Compute how many lines below contain the word "turquoise" and respond with that number only.

___

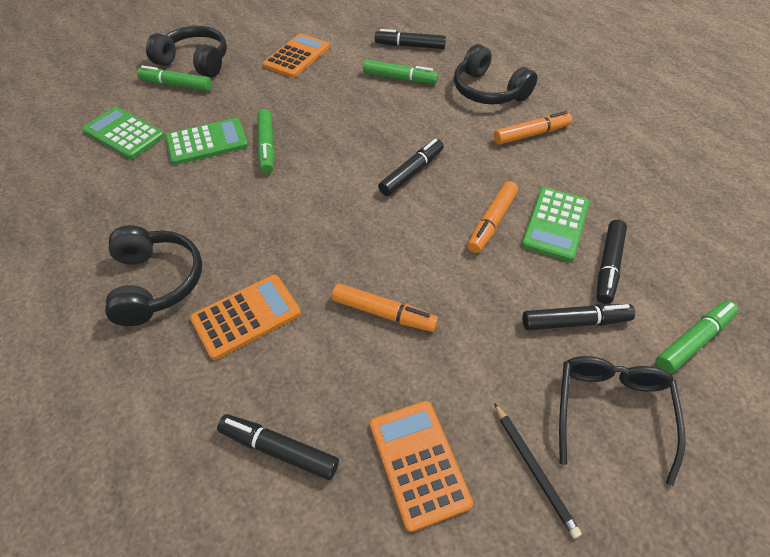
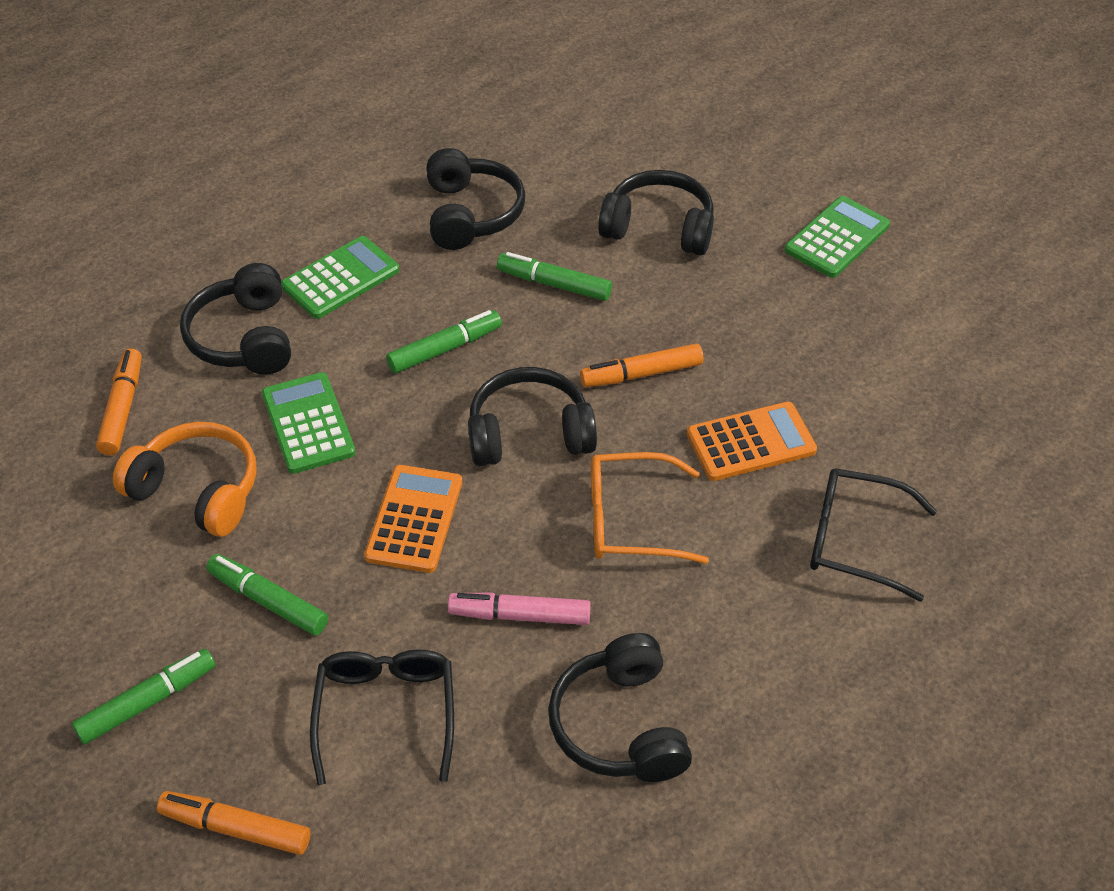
black glasses: 1 -> 2
black headphones: 3 -> 5
black marker: 5 -> 0
black pencil: 1 -> 0
orange calculator: 3 -> 2
orange glasses: 0 -> 1
orange headphones: 0 -> 1
pink marker: 0 -> 1

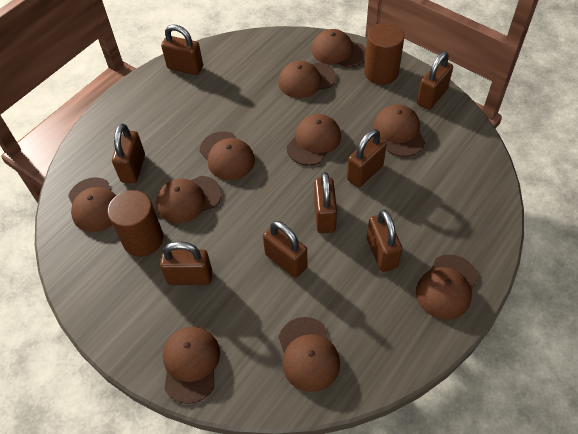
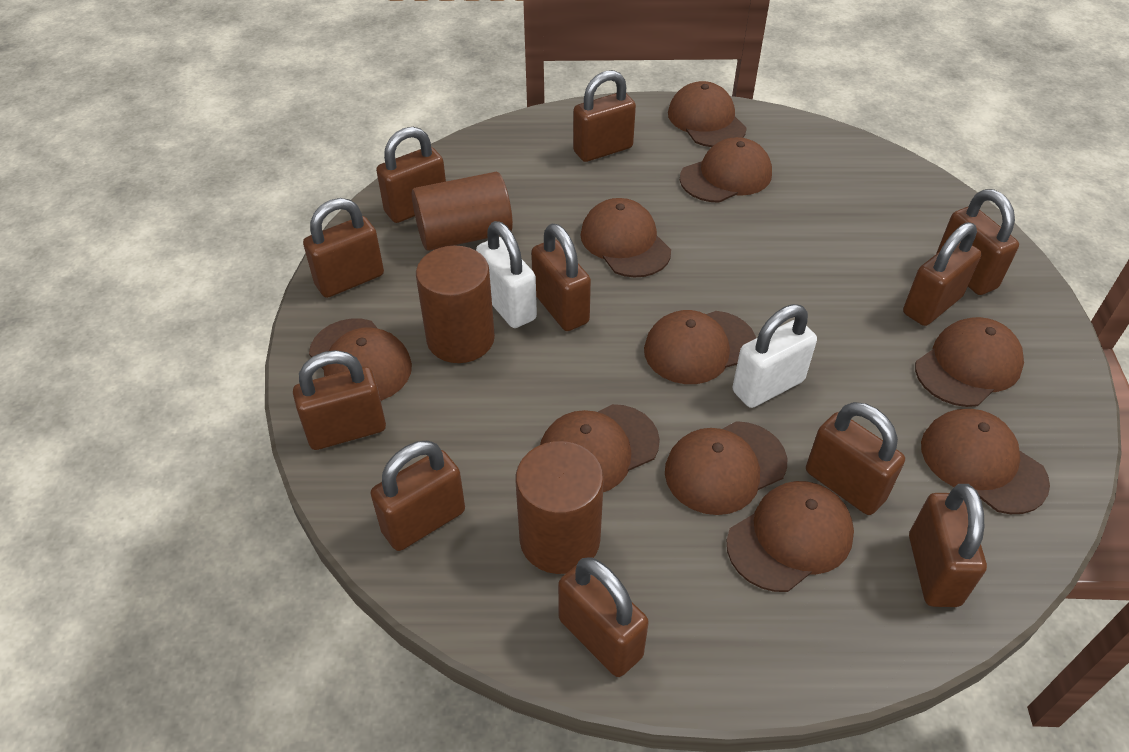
brown cylinder: 2 -> 3
brown padlock: 8 -> 11
white padlock: 0 -> 2

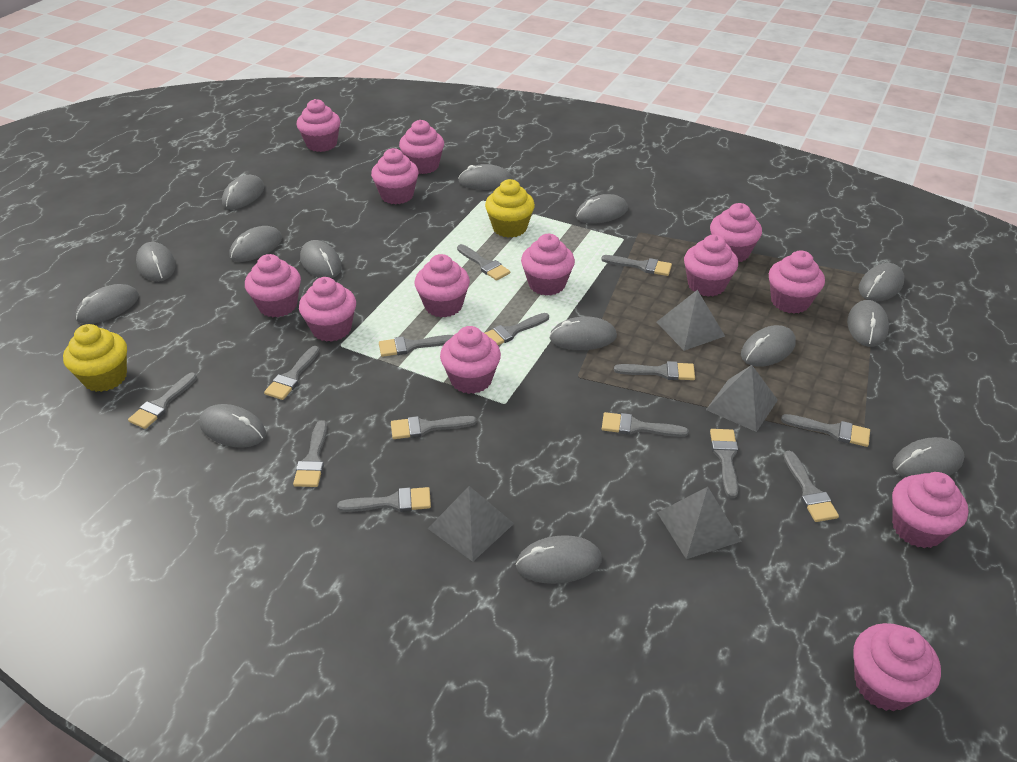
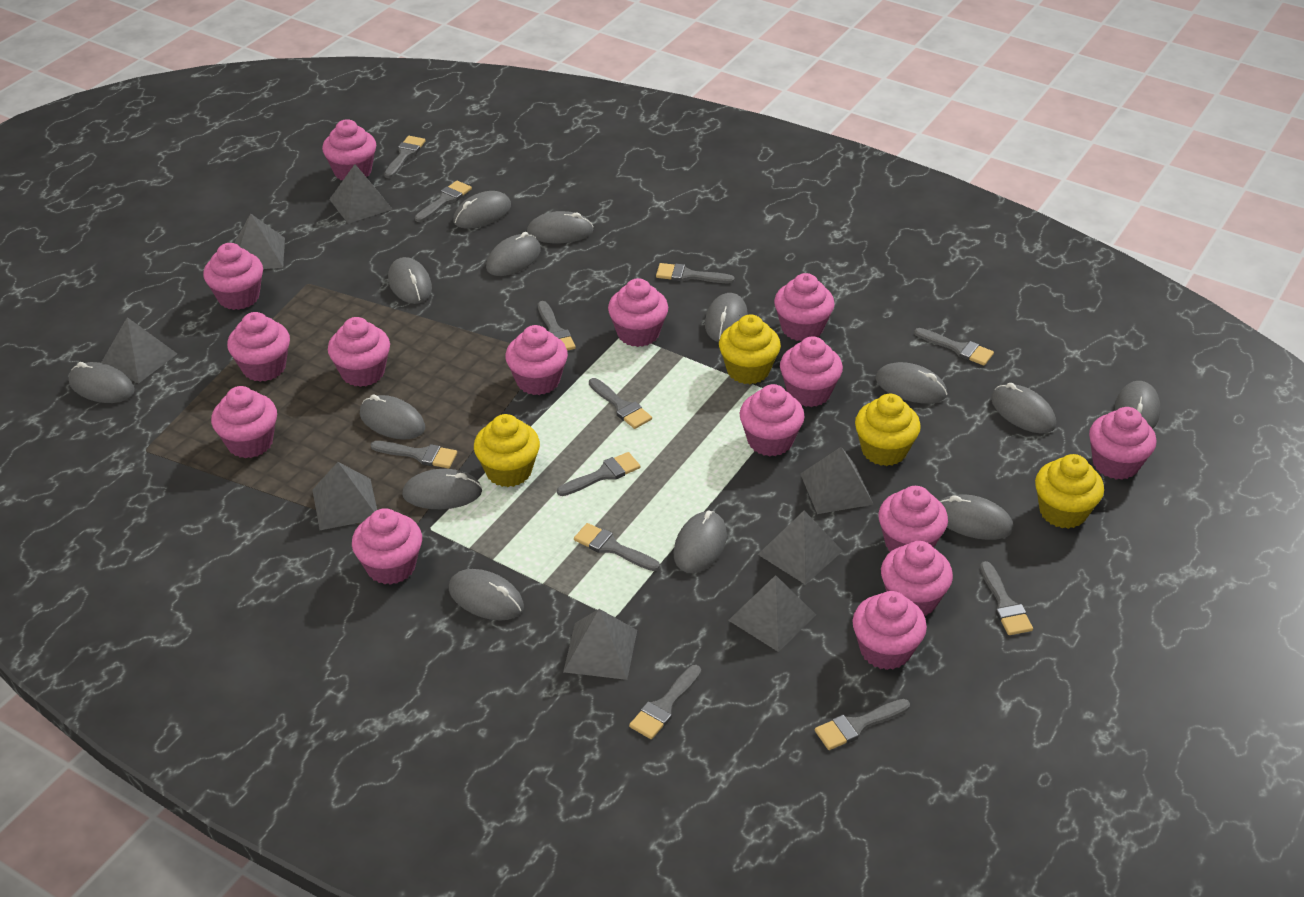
grey brush: 14 -> 12
grey pyramid: 4 -> 8
pink cupcake: 13 -> 15
yellow cupcake: 2 -> 4

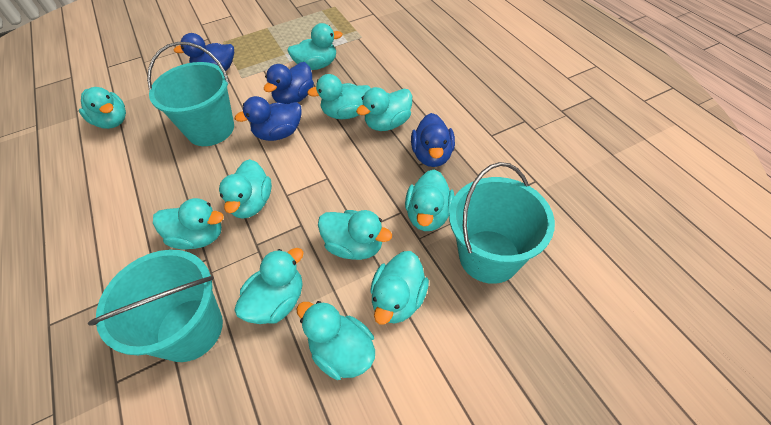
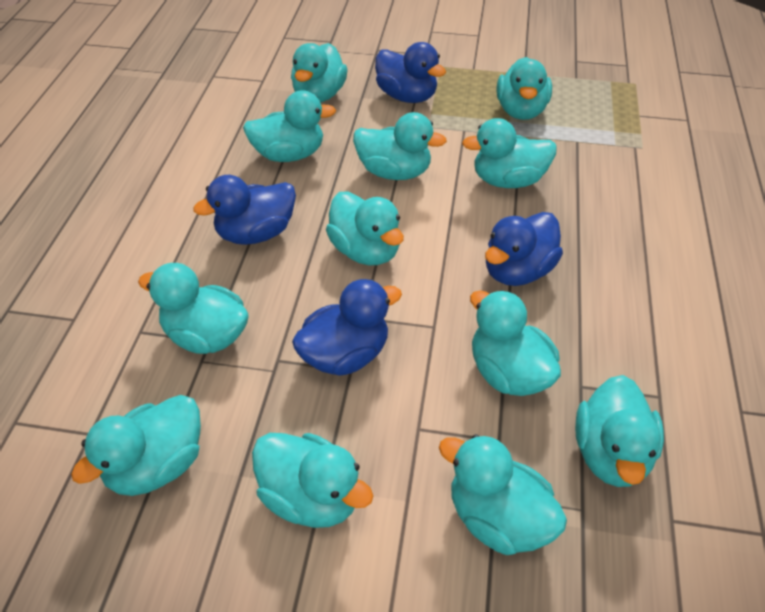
turquoise bucket: 3 -> 0
turquoise duck: 11 -> 12

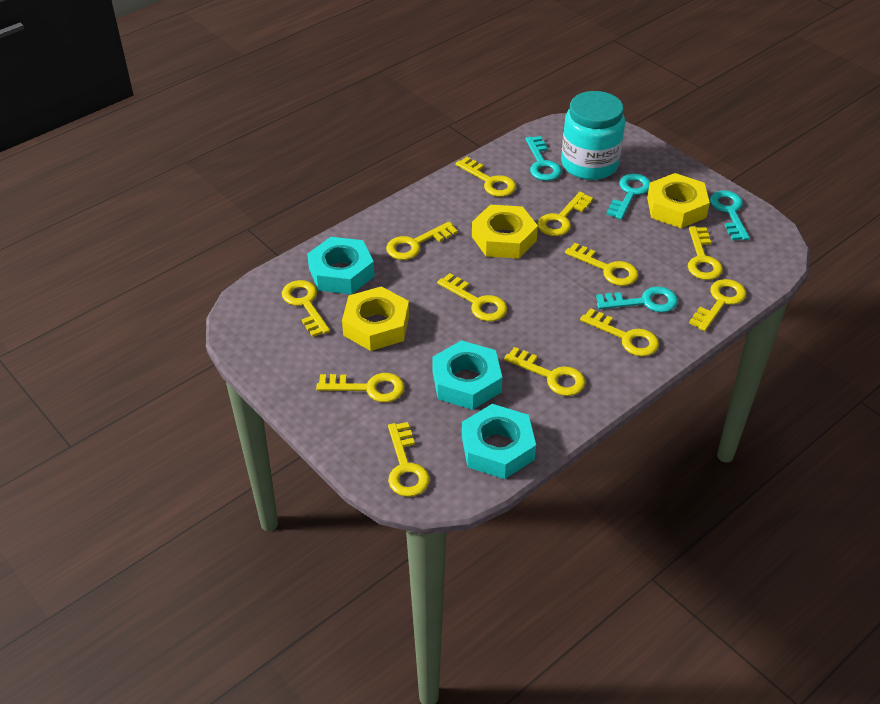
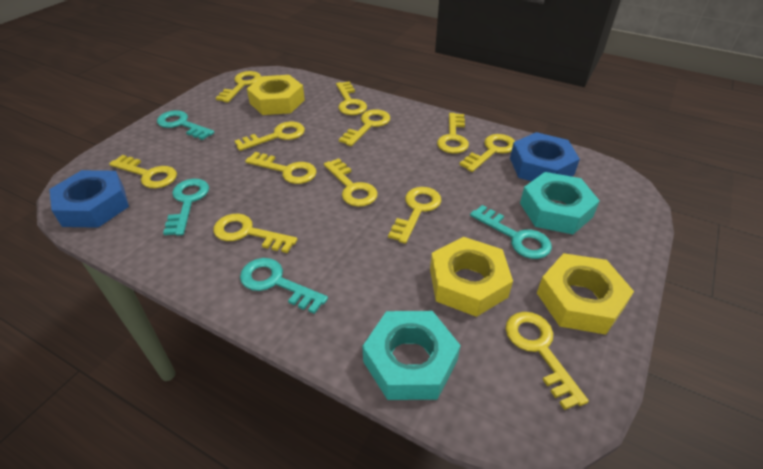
blue nut: 0 -> 2
turquoise jar: 1 -> 0
turquoise nut: 3 -> 2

___

THE COMPLETED TASK: 4